>>

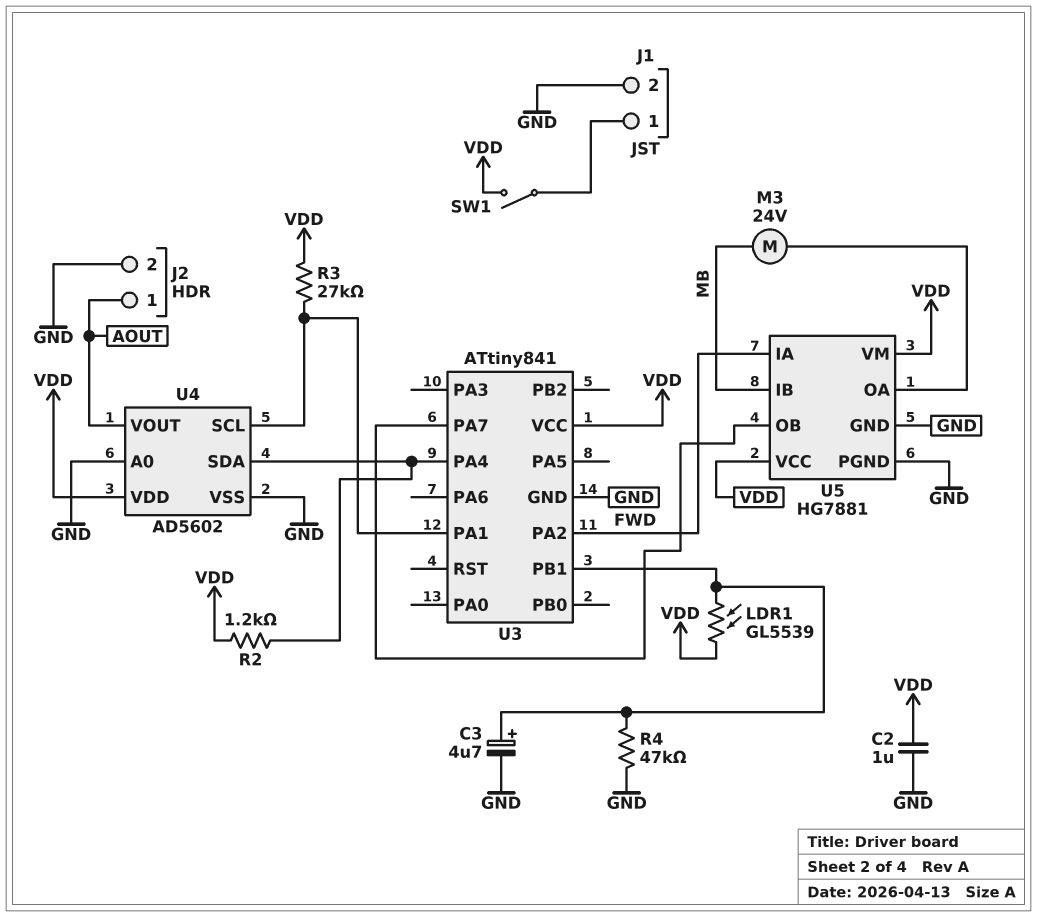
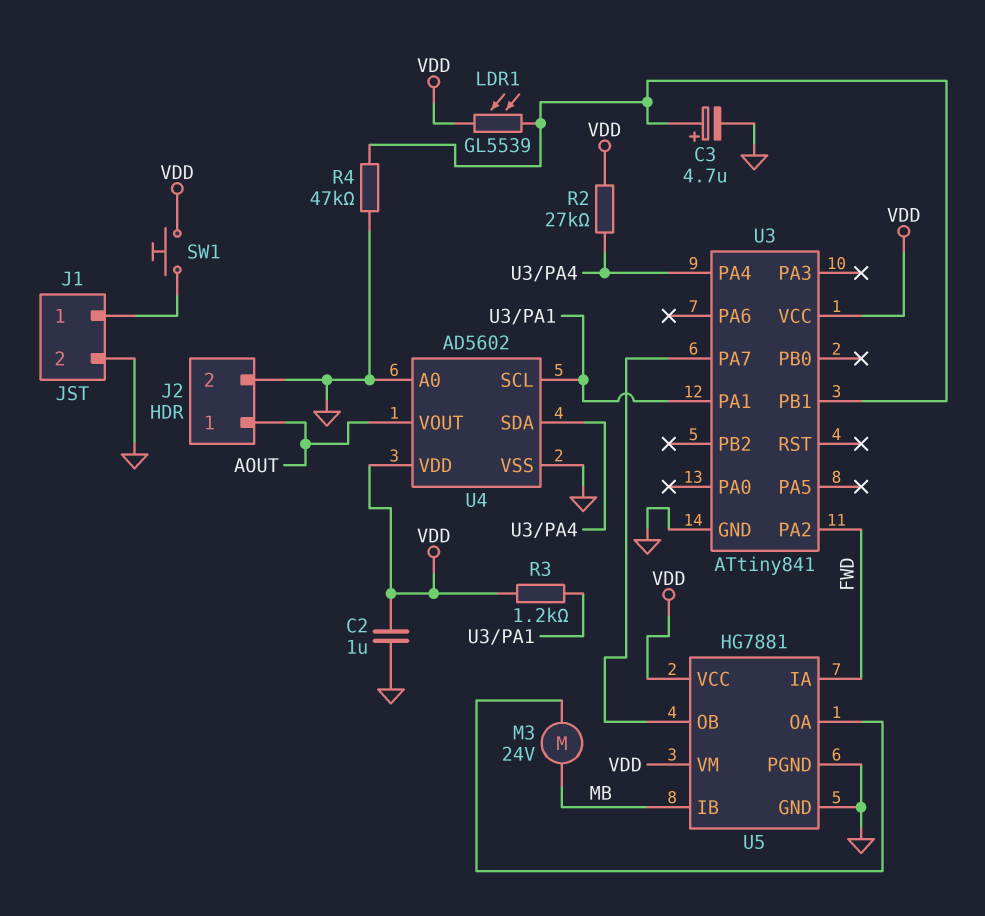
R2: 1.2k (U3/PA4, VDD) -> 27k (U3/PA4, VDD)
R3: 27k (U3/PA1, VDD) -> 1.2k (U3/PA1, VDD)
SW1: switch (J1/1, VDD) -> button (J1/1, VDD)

<<
>>

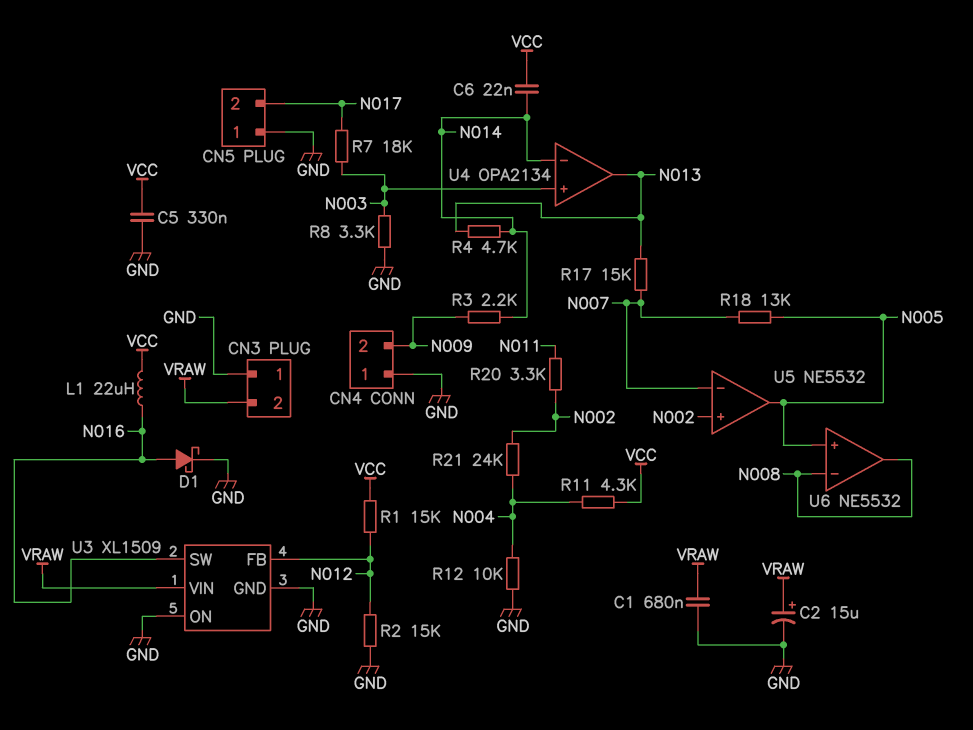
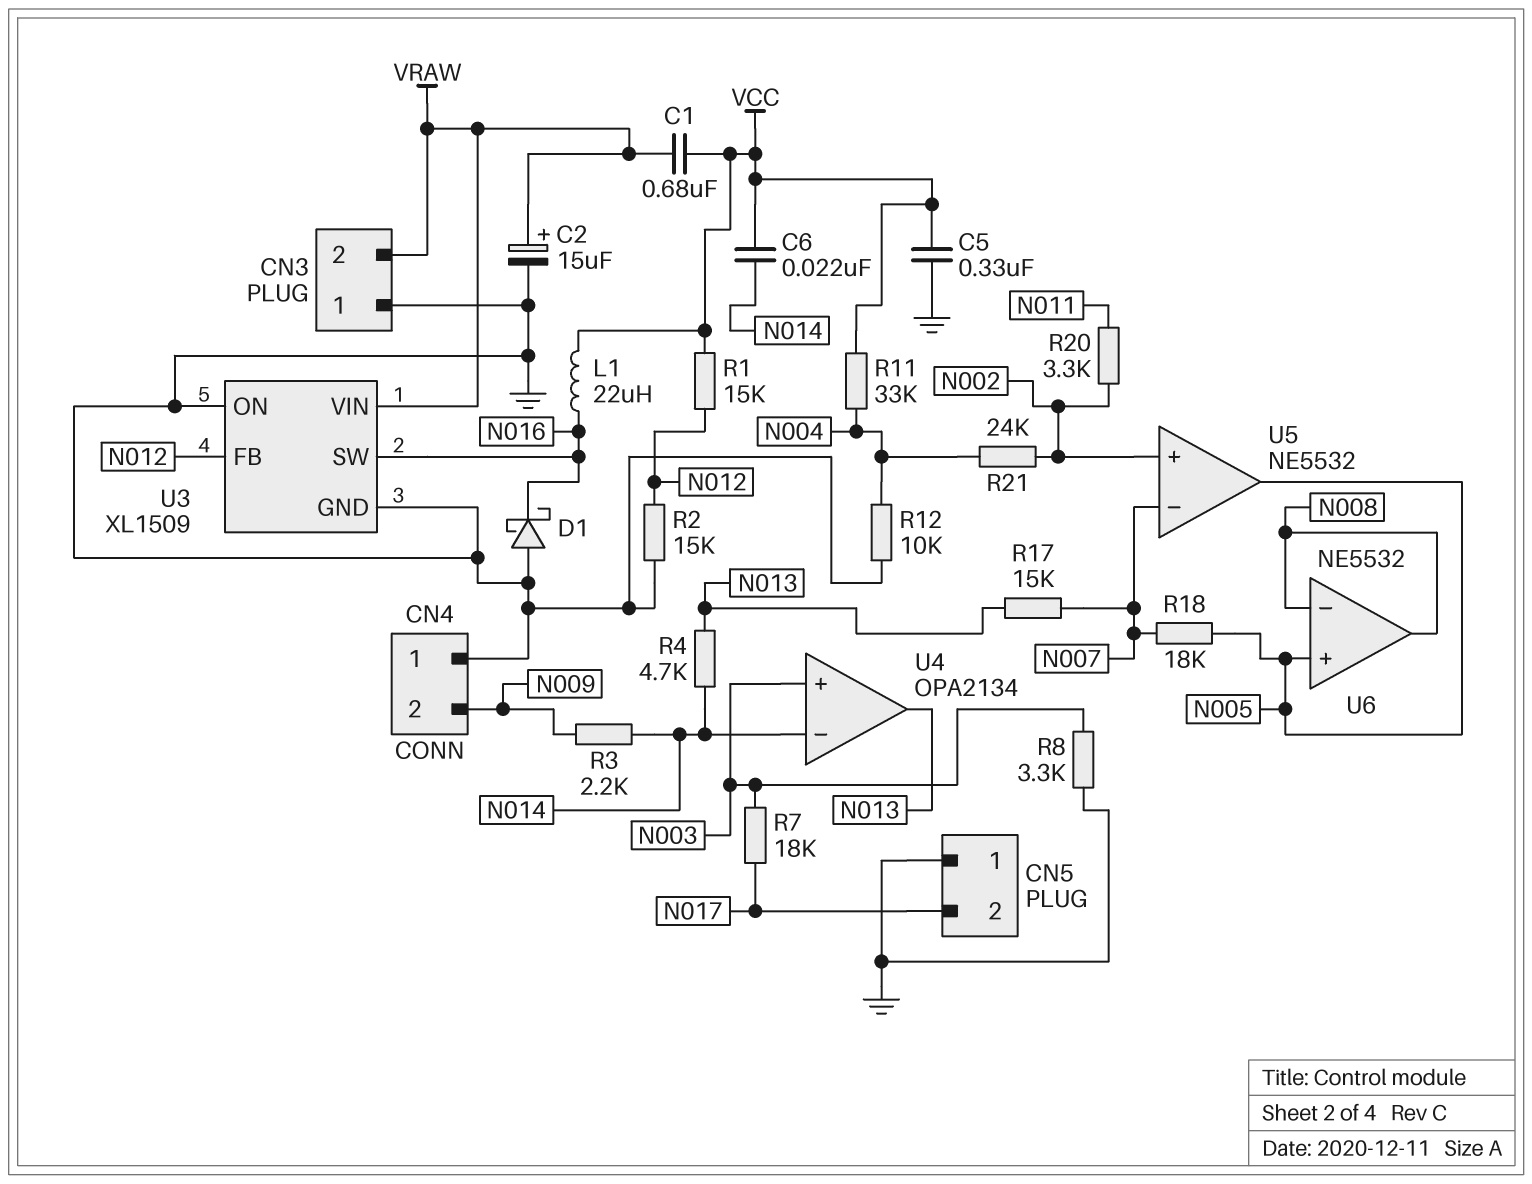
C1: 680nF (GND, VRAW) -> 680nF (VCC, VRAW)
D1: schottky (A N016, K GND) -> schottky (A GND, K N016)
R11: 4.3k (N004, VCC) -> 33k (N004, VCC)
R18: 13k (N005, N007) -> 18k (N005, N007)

<<

- WHAT YOU SHOULD DO: Could you restate word for word the lines above, from the one that contains "R2: 1.2k (U3/PA4, VDD) -> 27k (U3/PA4, VDD)" through the one that contains "SW1: switch (J1/1, VDD) -> button (J1/1, VDD)", and no others?

- RESPONSE TO THE TASK:
R2: 1.2k (U3/PA4, VDD) -> 27k (U3/PA4, VDD)
R3: 27k (U3/PA1, VDD) -> 1.2k (U3/PA1, VDD)
SW1: switch (J1/1, VDD) -> button (J1/1, VDD)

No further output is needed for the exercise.